Problem requirements
Tally up the lines below containing the string "yellow", then write the number alone.

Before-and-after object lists
= = = = = = =
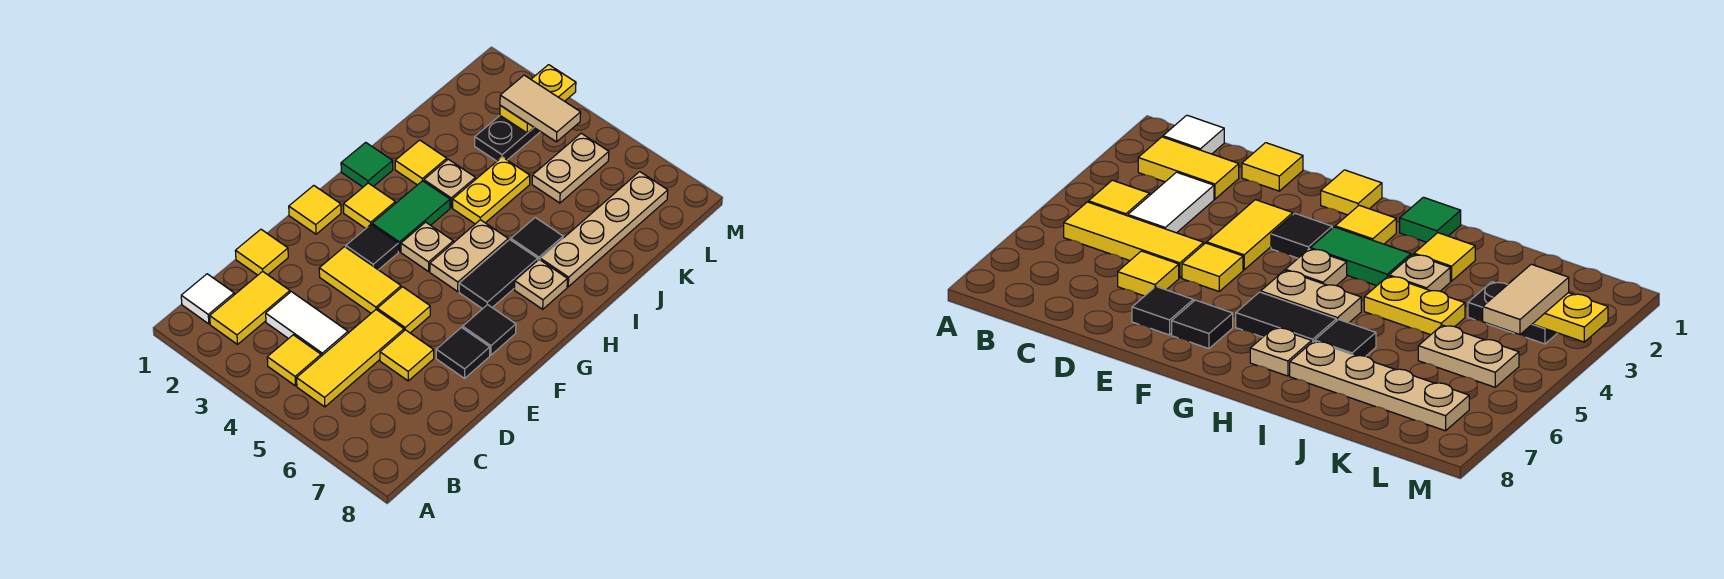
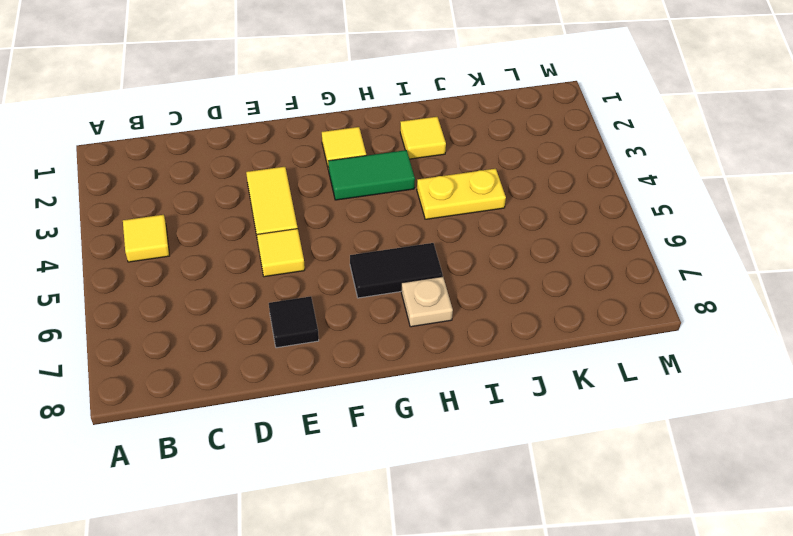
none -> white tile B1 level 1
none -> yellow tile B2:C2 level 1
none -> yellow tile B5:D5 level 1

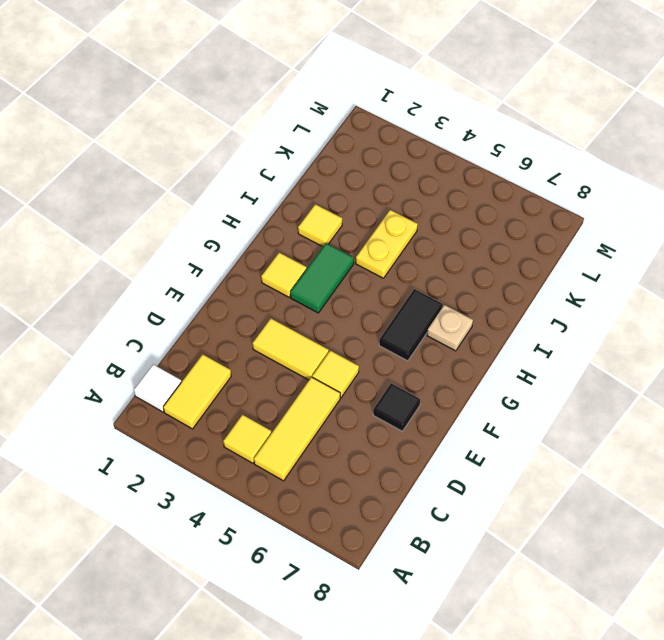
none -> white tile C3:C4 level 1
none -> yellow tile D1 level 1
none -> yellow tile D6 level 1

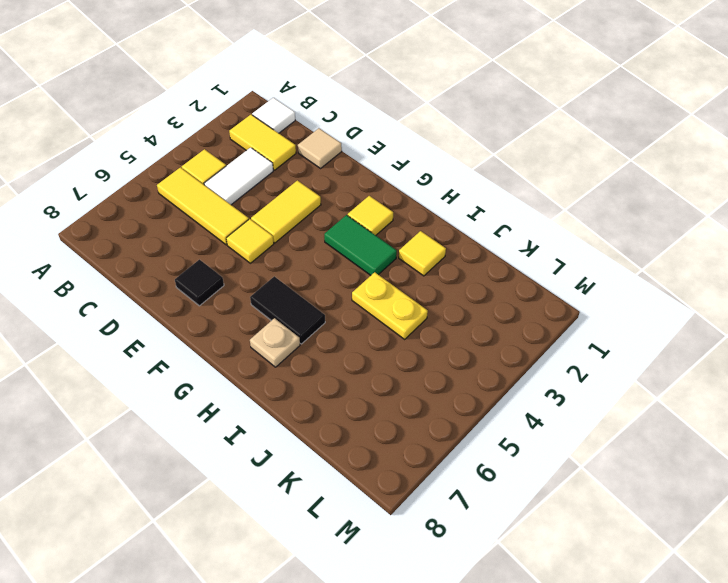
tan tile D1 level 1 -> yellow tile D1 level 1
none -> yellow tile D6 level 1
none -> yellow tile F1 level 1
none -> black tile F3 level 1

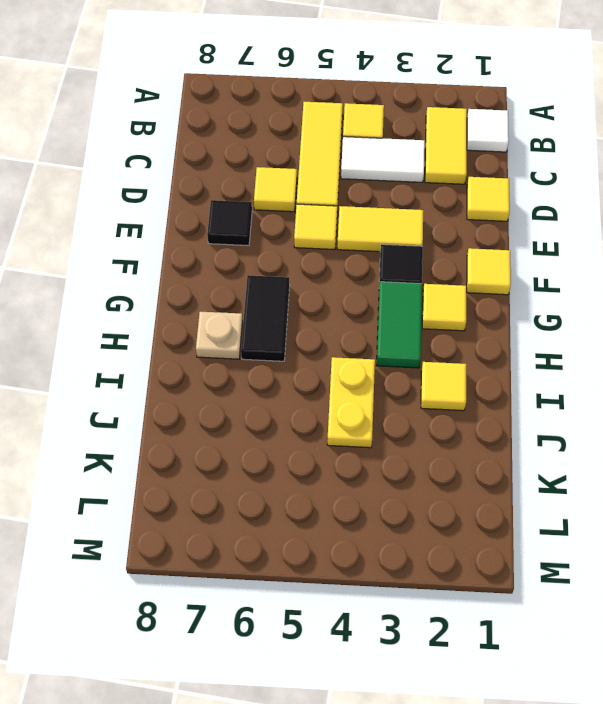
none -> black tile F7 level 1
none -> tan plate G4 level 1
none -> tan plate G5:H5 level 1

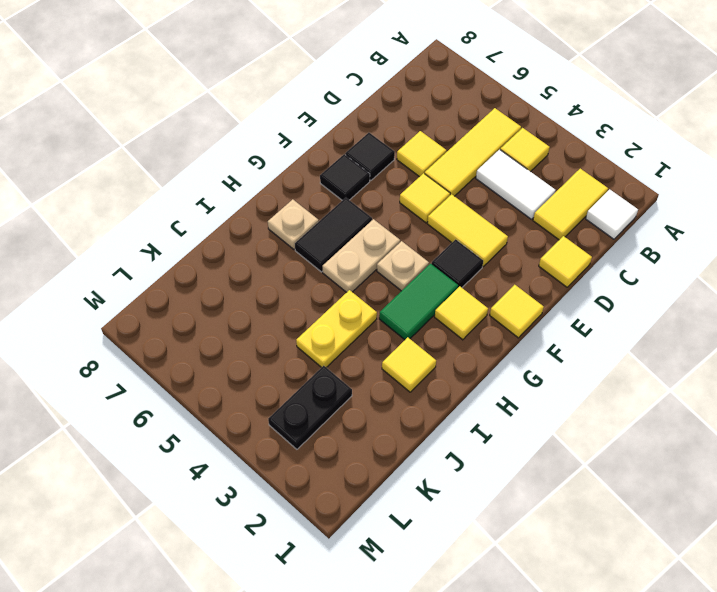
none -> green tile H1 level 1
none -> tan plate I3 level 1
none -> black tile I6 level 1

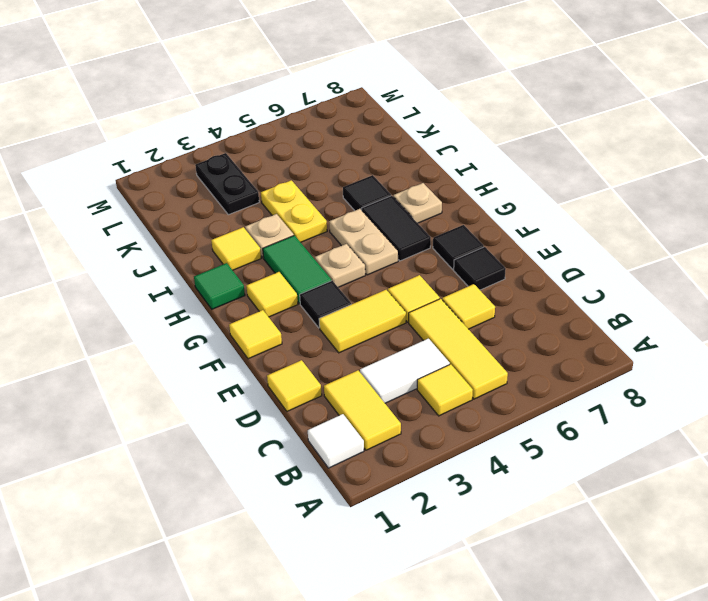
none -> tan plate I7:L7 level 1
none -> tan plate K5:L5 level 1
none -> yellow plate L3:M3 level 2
= = = = = = =
Task output
8